-- INSTRUCTIONS TO FOLLOW --
Collect every line in the material below that contains the string "kern", and copy each one in full.

-- SOURCE DATA --
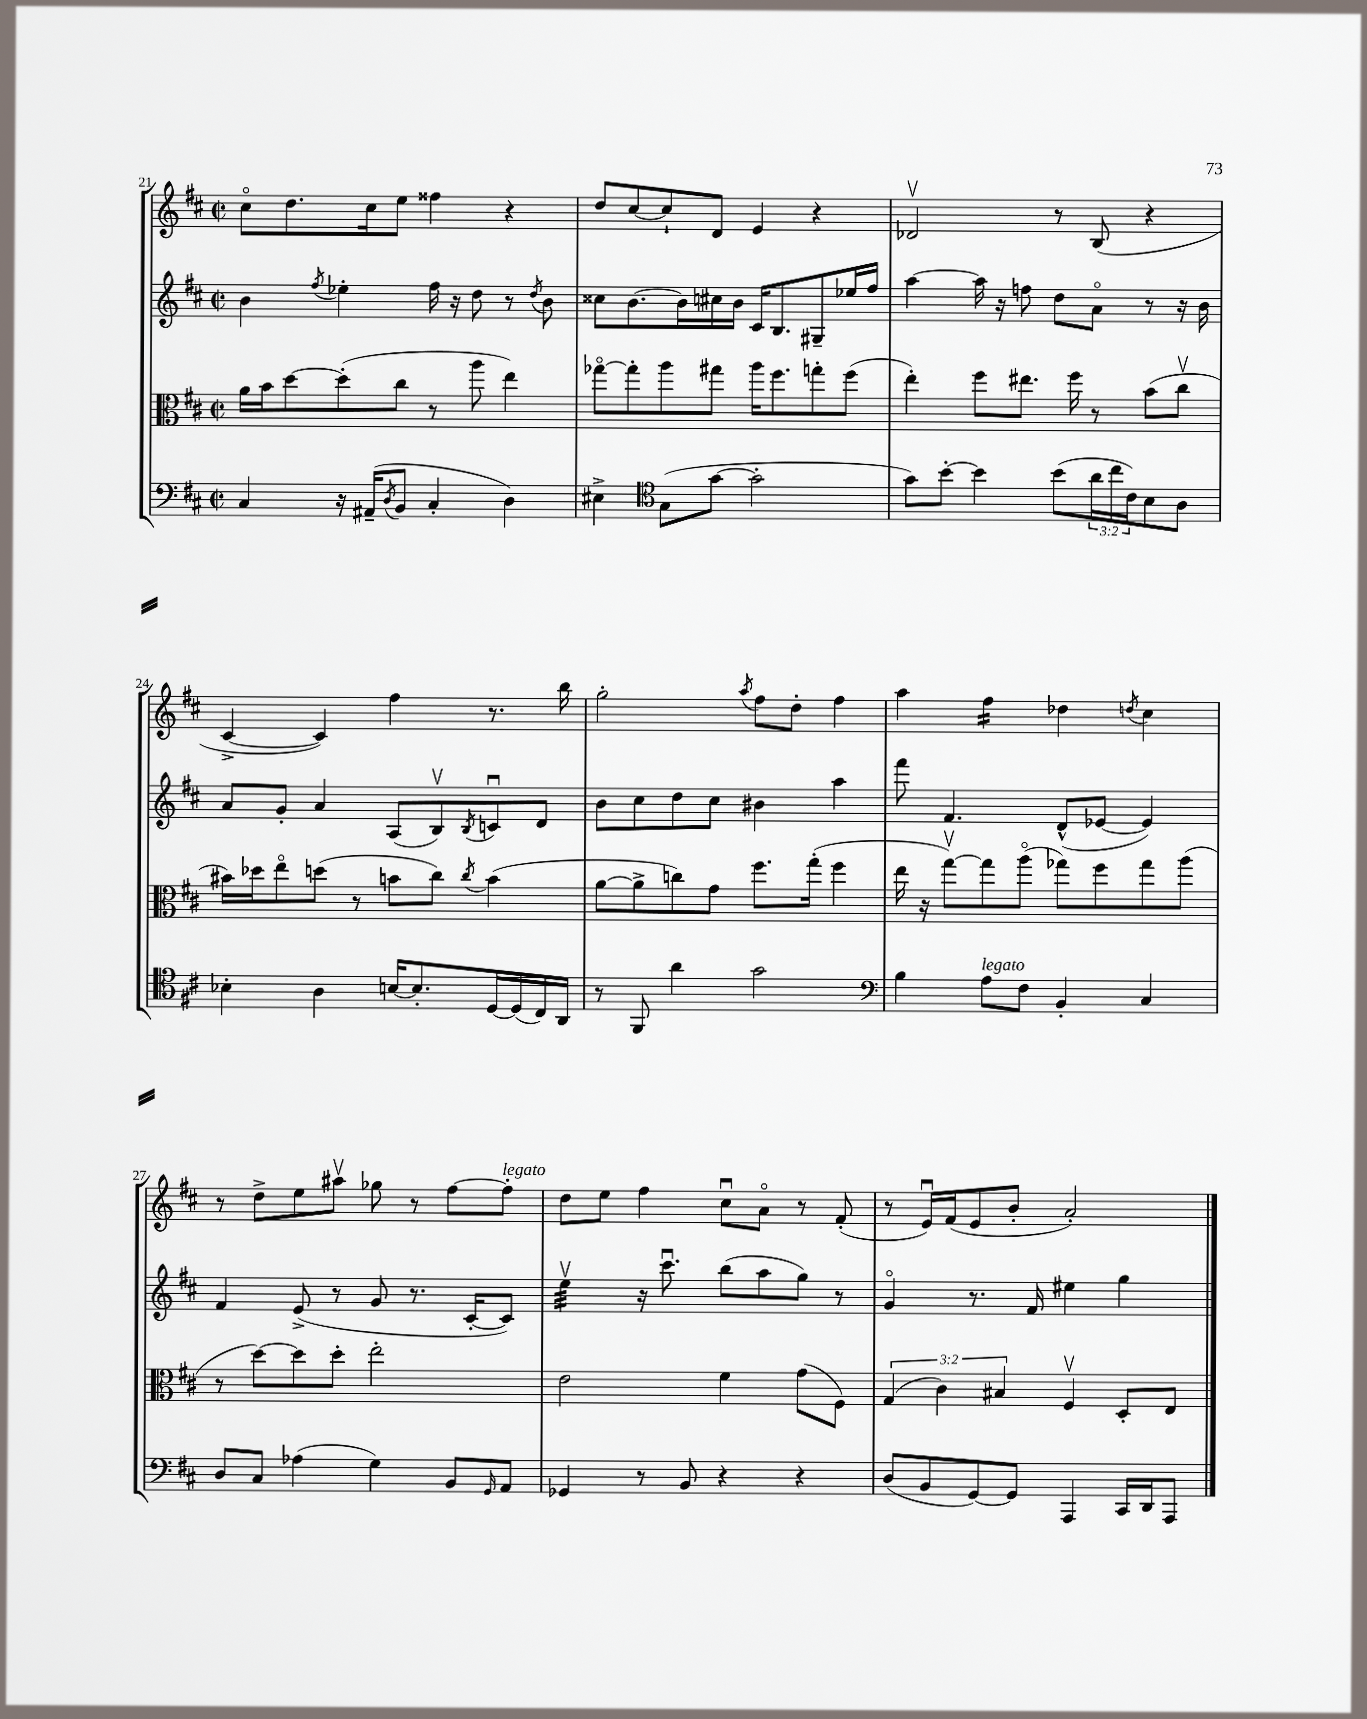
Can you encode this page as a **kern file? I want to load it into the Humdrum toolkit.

**kern	**kern	**kern	**kern
*staff4	*staff3	*staff2	*staff1
*clefF4	*clefC3	*clefG2	*clefG2
*k[f#c#]	*k[f#c#]	*k[f#c#]	*k[f#c#]
*M2/2	*M2/2	*M2/2	*M2/2
*met(c|)	*met(c|)	*met(c|)	*met(c|)
4C#	16a	4b	8cc#o
.	16b	.	.
.	[8dd	.	8.dd
.	.	8qff#	.
16r	(8dd']	4ee-'	.
(16AA#~	.	.	16cc#
8qD	.	.	.
8BB	8cc#	.	8ee
4C#'	8r	16ff#	4ff##
.	.	16r	.
.	8aa	8dd	.
4D)	4ee)	8r	4r
.	.	8qdd	.
.	.	8b	.
=	=	=	=
4E#^	[8gg-o	8cc##	8dd
.	8gg-']	[8.b	[8cc#
*clefC4	*	*	*
(8G	8aa	.	8cc#`]
.	.	16b]	.
[8g	8gg#	16cc#	8d
.	.	16b	.
2g']	16aa	16c#	4e
.	8.ff#	8.B	.
.	8gg'	8G#~	4r
.	(8ff#	16ee-	.
.	.	16ff#	.
=	=	=	=
8g)	4ee')	[4aa	2d-v
[8b'	.	.	.
4b]	8ff#	16aa]	.
.	.	16r	.
.	8.ee#	8ff	.
(8b	.	8dd	8r
.	16ff#	.	.
24a	8r	8ao	(8B
24cc#	.	.	.
24c#)	.	.	.
8B	(8b	8r	4r
8A	8cc#v	16r	.
.	.	16b	.
=	=	=	=
4B-'	16b#)	8a	[4c#^
.	16dd-	.	.
.	8eeo	8g'	.
4A	(8dd	4a	4c#])
.	8r	.	.
[16B	8b	(8A	4ff#
8.B']	.	.	.
.	8cc#)	8Bv)	.
.	8qcc#	8qB	.
[16D	(4b	8cu	8.r
(16D]	.	.	.
16C#)	.	8d	.
16AA	.	.	16bb
=	=	=	=
8r	[8a	8b	2gg'
8FF#	8a^]	8cc#	.
4a	8cc)	8dd	.
.	8g	8cc#	.
.	.	.	8qaa
2g	8.ff#	4b#	8ff#
.	.	.	8dd'
.	(16gg'	.	.
.	4ff#	4aa	4ff#
=	=	=	=
*clefF4	*	*	*
4B	16ee	8fff#	4aa
.	16r	.	.
.	[8ggv)	4.f#	.
8A	8gg]	.	4ff#
8F#	(8aao	.	.
4BB'	8gg-)	(8d^^	4dd-
.	8ff#	[8e-	.
.	.	.	8qdd
4C#	8gg-	4e-])	4cc#
.	(8aa	.	.
=	=	=	=
8D	8r	4f#	8r
8C#	[8dd)	.	8dd^
(4A-	8dd]	(8e^	8ee
.	8dd'	8r	8aa#v
4G)	2ee'	8g	8gg-
.	.	8.r	8r
8BB	.	.	[8ff#
.	.	[16c#'	.
16qqGG	.	.	.
8AA	.	8c#])	8ff#']
=	=	=	=
4GG-	2e	4eev	8dd
.	.	.	8ee
8r	.	16r	4ff#
.	.	8.ccc#u	.
8BB	.	.	.
4r	4f#	(8bb	8cc#u
.	.	8aa	8ao
4r	(8g	8gg)	8r
.	8F#)	8r	(8f#'
=	=	=	=
(8D	(6G	4go	8r
8BB	.	.	16eu)
.	6c#)	.	.
.	.	.	(16f#
[8GG)	.	8.r	8e
.	6B#	.	.
8GG]	.	.	8b'
.	.	16f#	.
4AAA	4F#v	4ee#	2a')
16CC#	8D'	4gg	.
16DD	.	.	.
8AAA	8E	.	.
==	==	==	==
*-	*-	*-	*-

-- SOLUTION TO THIS EXERCISE --
Can you encode this page as a **kern file? I want to load it into the Humdrum toolkit.
**kern	**kern	**kern	**kern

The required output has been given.